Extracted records
--- START ---
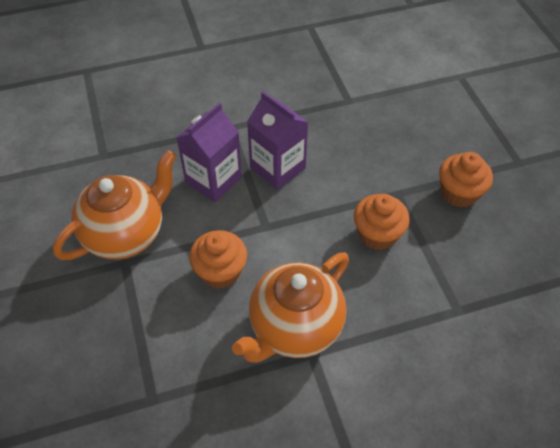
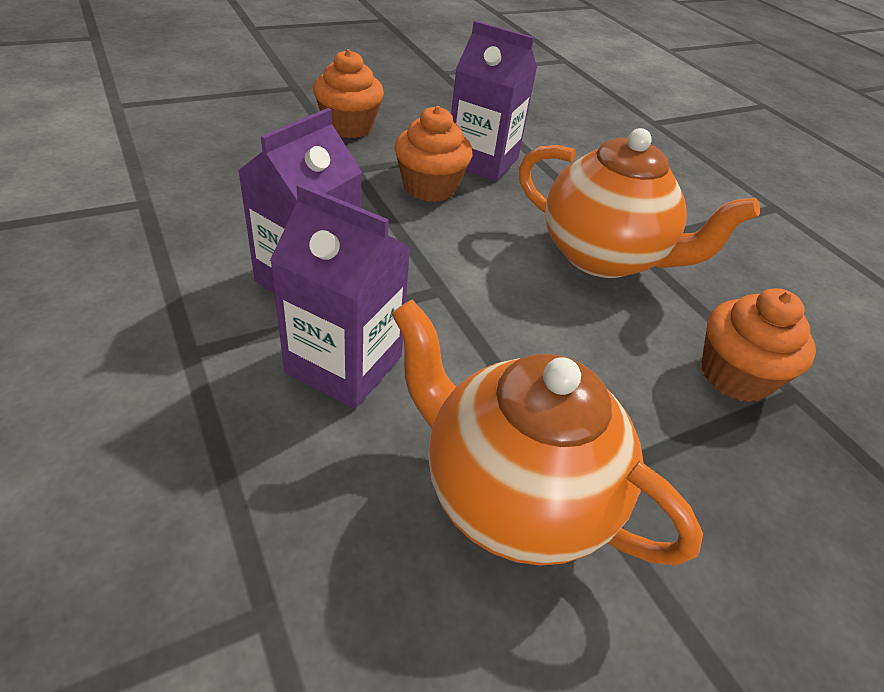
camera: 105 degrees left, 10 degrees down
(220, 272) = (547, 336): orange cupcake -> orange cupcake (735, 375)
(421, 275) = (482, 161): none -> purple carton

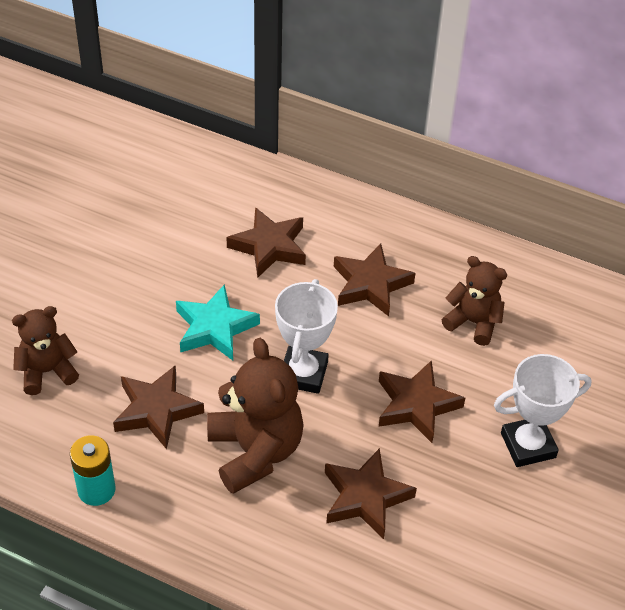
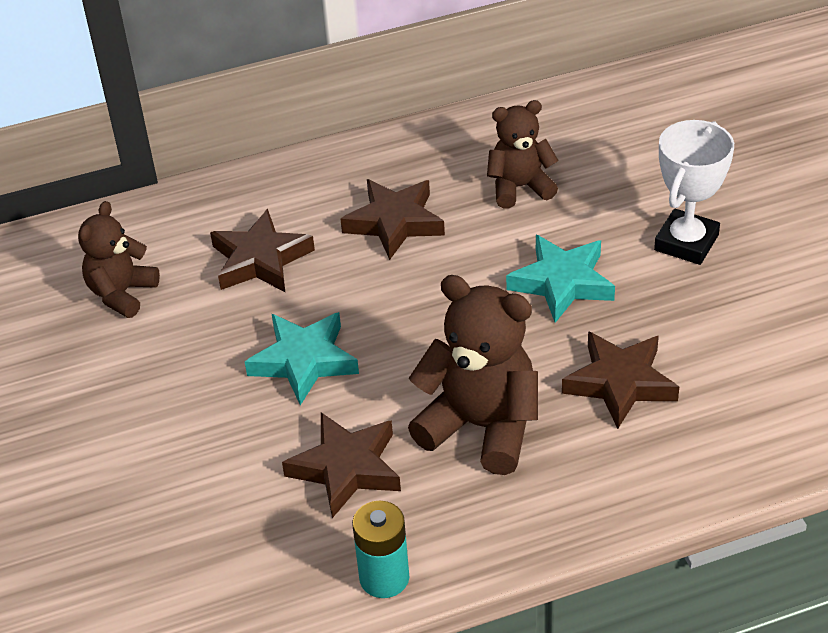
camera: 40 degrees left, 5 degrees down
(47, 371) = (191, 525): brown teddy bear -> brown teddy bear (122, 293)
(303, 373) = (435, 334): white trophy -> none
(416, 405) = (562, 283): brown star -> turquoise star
--- END ---
(What the task asks): Leave every picture out, and repeat exactly the lines from the one containing "(220, 272) = (547, 336): orange" through the last line of the entries, both ends included.

(Task solution):
(220, 272) = (547, 336): orange cupcake -> orange cupcake (735, 375)
(421, 275) = (482, 161): none -> purple carton

camera: 40 degrees left, 5 degrees down
(47, 371) = (191, 525): brown teddy bear -> brown teddy bear (122, 293)
(303, 373) = (435, 334): white trophy -> none
(416, 405) = (562, 283): brown star -> turquoise star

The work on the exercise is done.